THE REQUEST
Count the lines in the data below that contain the word "Conakry". Give only the number.

--

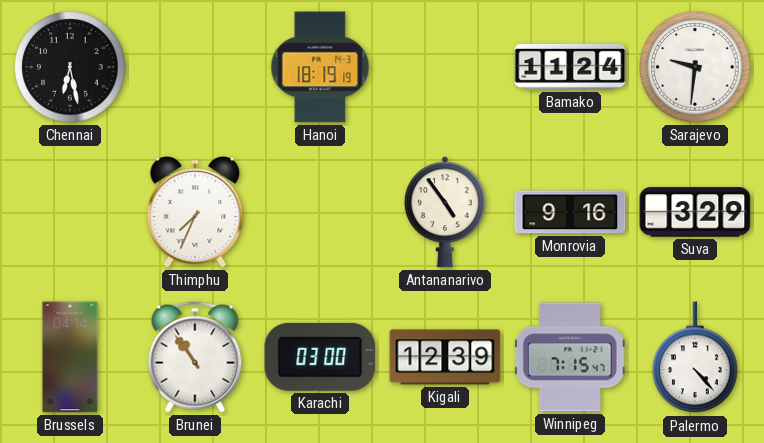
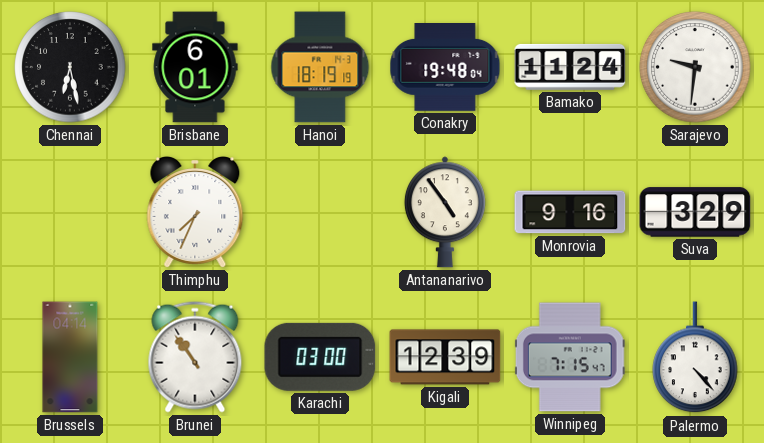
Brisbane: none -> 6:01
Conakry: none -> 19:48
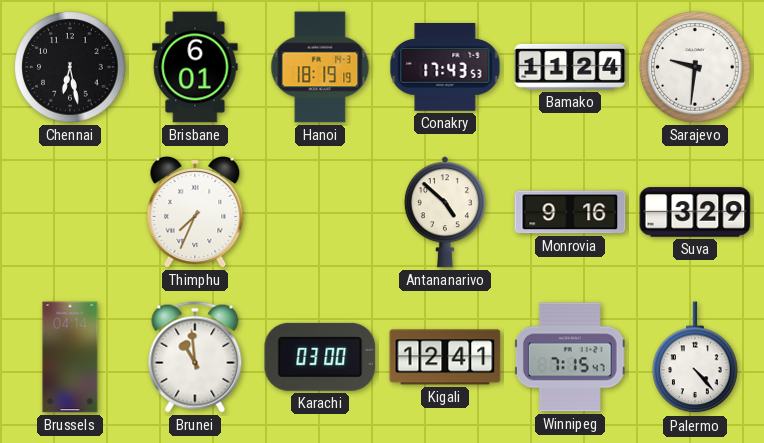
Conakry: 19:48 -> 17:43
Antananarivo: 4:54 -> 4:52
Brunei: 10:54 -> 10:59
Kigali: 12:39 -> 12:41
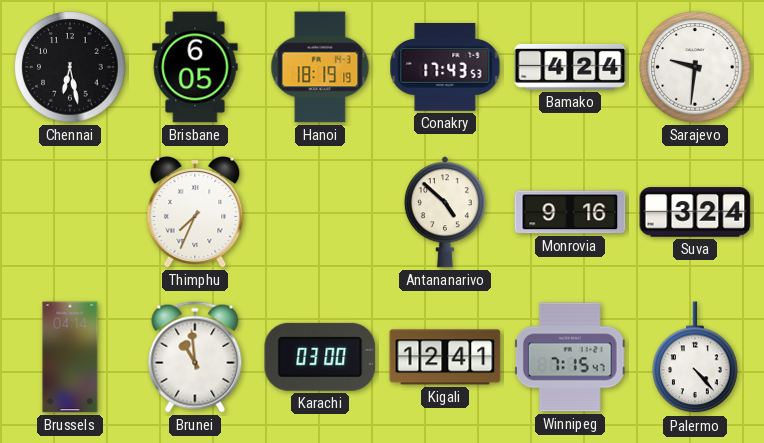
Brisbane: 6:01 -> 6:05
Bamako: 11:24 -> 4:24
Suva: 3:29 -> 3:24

--

EXERCISE ANSWER
2